→ Data for the task:
*****

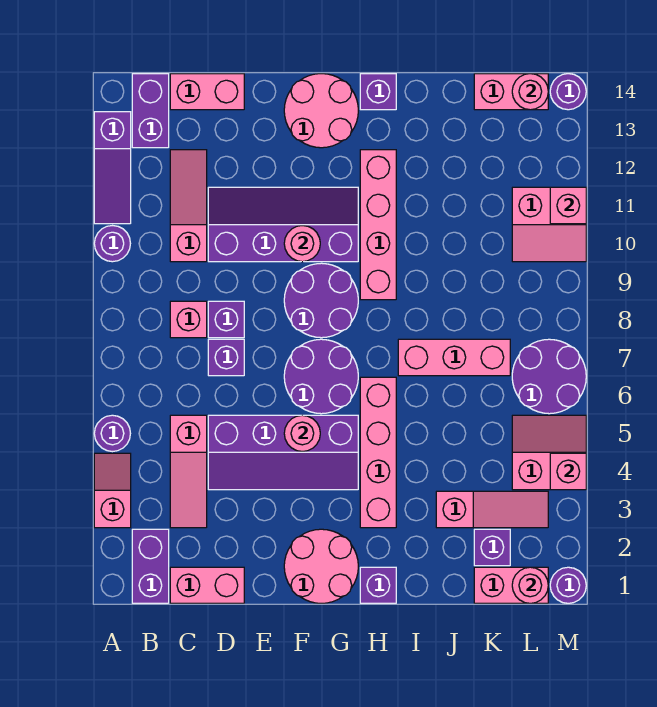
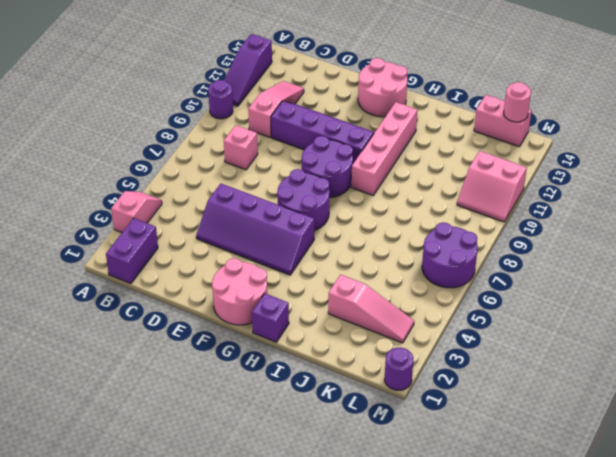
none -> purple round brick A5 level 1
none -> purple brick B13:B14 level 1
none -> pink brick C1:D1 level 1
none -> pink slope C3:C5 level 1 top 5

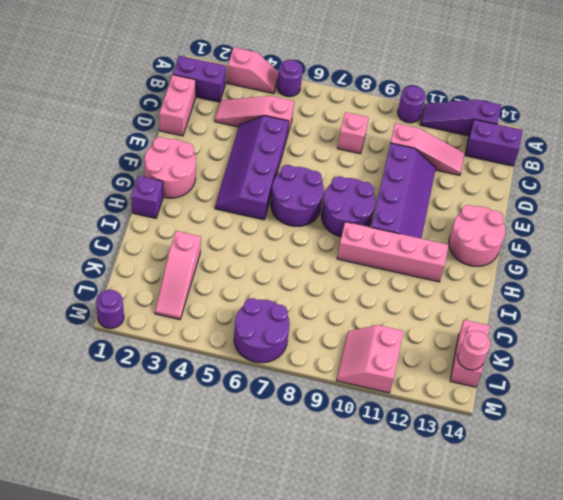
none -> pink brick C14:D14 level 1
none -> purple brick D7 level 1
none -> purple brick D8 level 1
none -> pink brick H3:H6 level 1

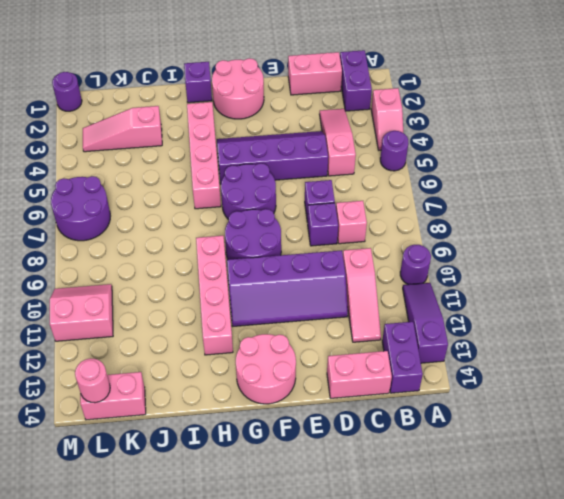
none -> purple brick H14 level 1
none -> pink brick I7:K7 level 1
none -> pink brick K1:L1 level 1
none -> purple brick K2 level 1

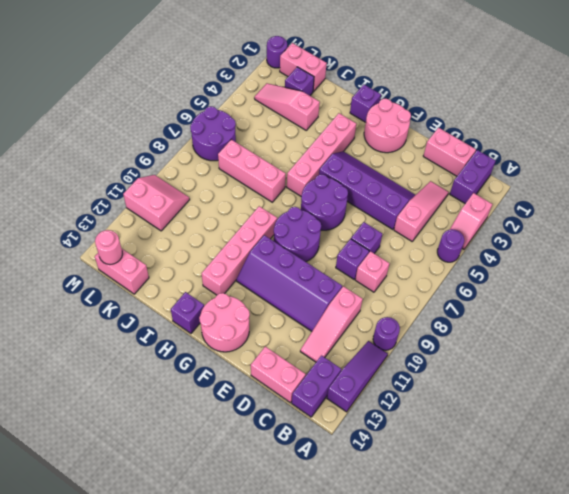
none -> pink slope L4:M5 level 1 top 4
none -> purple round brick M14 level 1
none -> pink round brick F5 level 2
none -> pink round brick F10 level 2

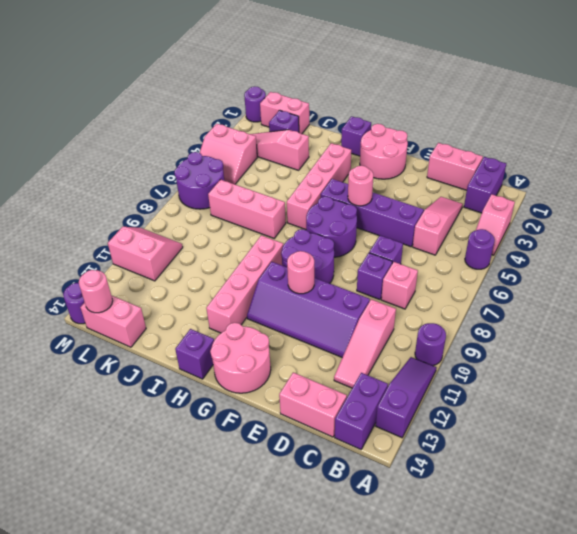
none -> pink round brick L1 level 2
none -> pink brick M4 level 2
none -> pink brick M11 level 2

*****

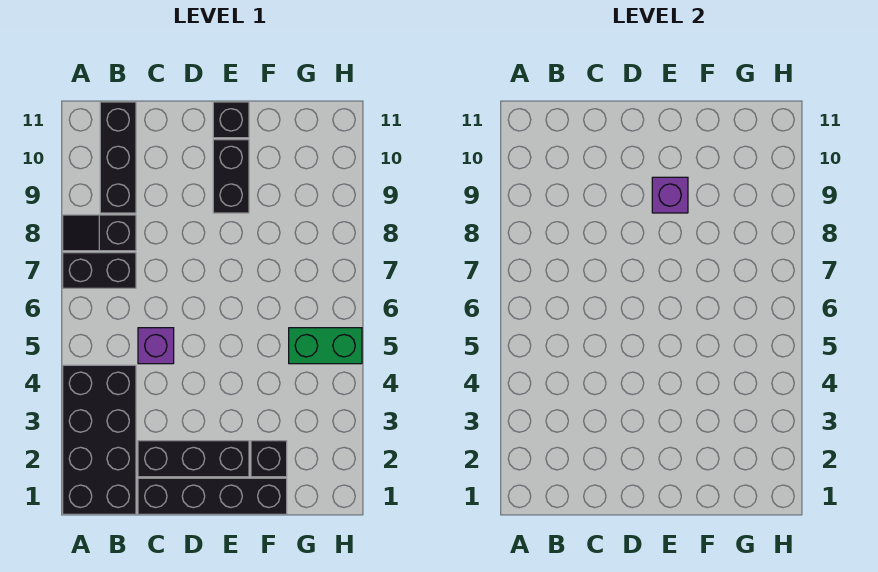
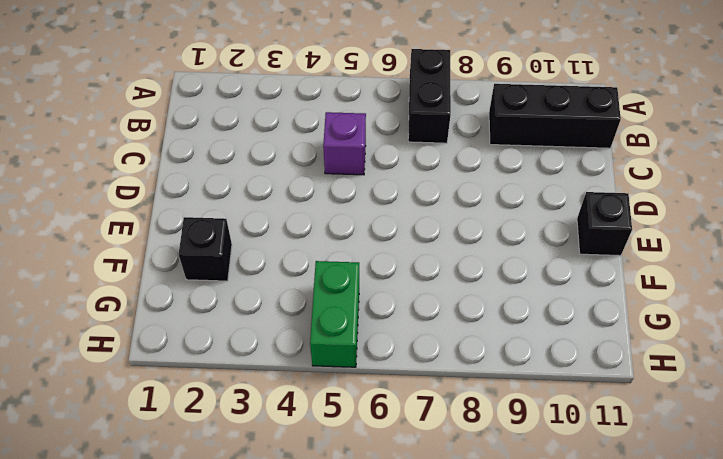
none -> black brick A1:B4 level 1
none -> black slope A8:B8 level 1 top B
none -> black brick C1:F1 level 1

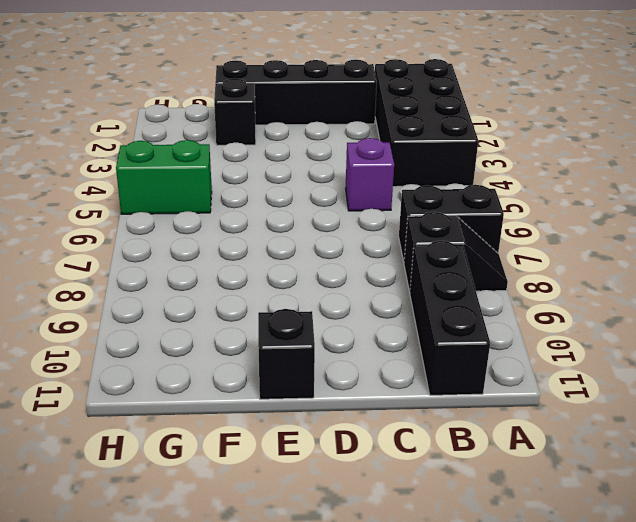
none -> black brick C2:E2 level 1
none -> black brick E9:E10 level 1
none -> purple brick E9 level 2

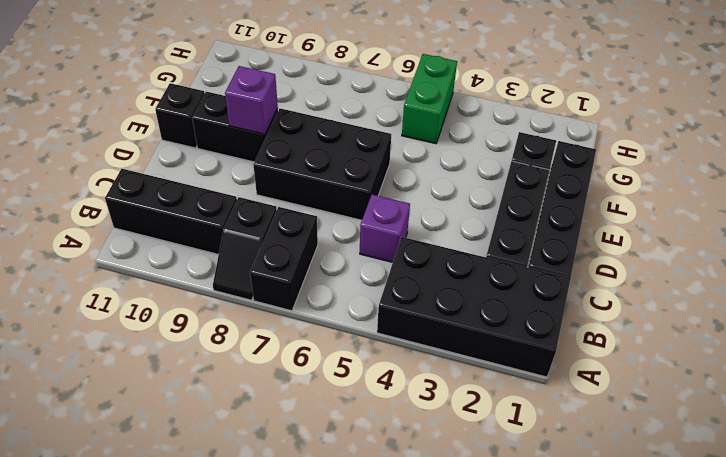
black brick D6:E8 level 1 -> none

*****

State how many lines in the material above hold the word "round". Add nothing else.

→ The completed task:
5